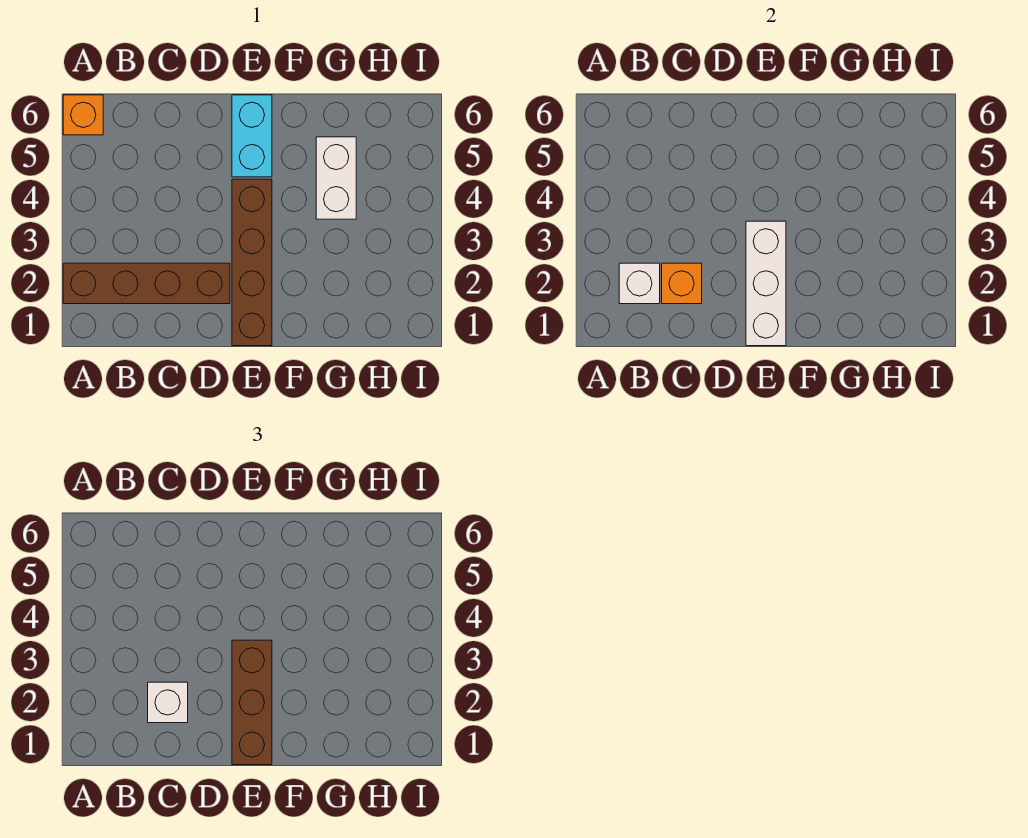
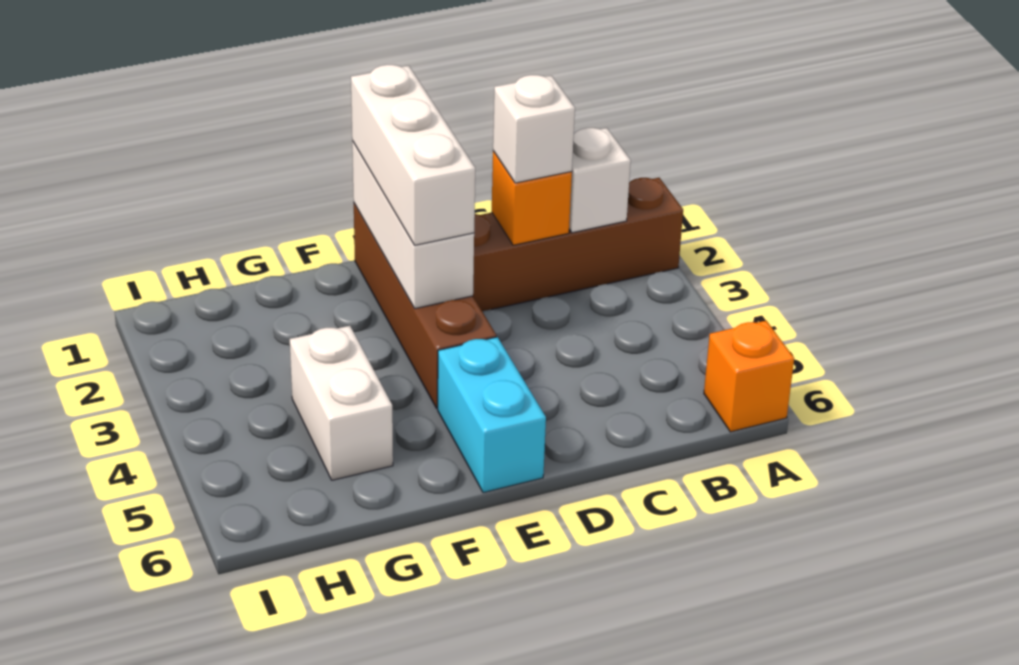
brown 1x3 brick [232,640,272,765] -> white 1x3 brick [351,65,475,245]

* * *

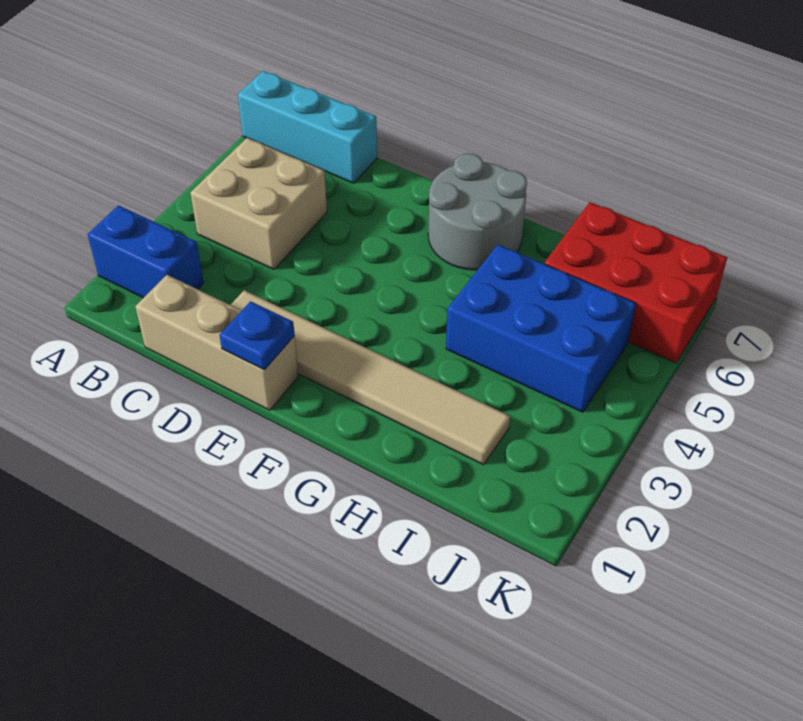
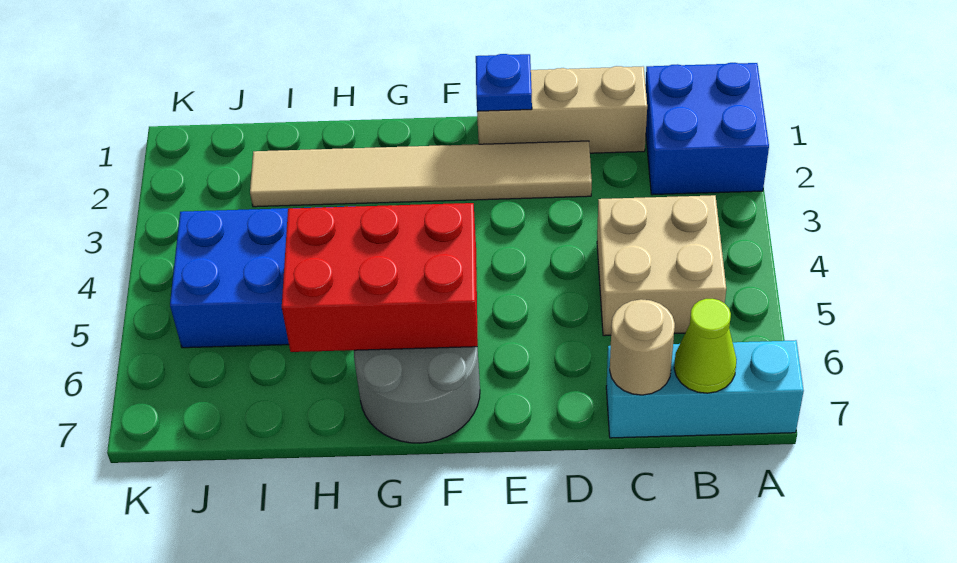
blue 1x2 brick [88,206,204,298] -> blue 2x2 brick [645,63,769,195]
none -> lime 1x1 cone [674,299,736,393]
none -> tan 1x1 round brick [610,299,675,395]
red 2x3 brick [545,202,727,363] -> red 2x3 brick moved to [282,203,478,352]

▸ Instructions for the task
Please copy every line of the data that carries the string "none".

▸ Solution for this task
none -> lime 1x1 cone [674,299,736,393]
none -> tan 1x1 round brick [610,299,675,395]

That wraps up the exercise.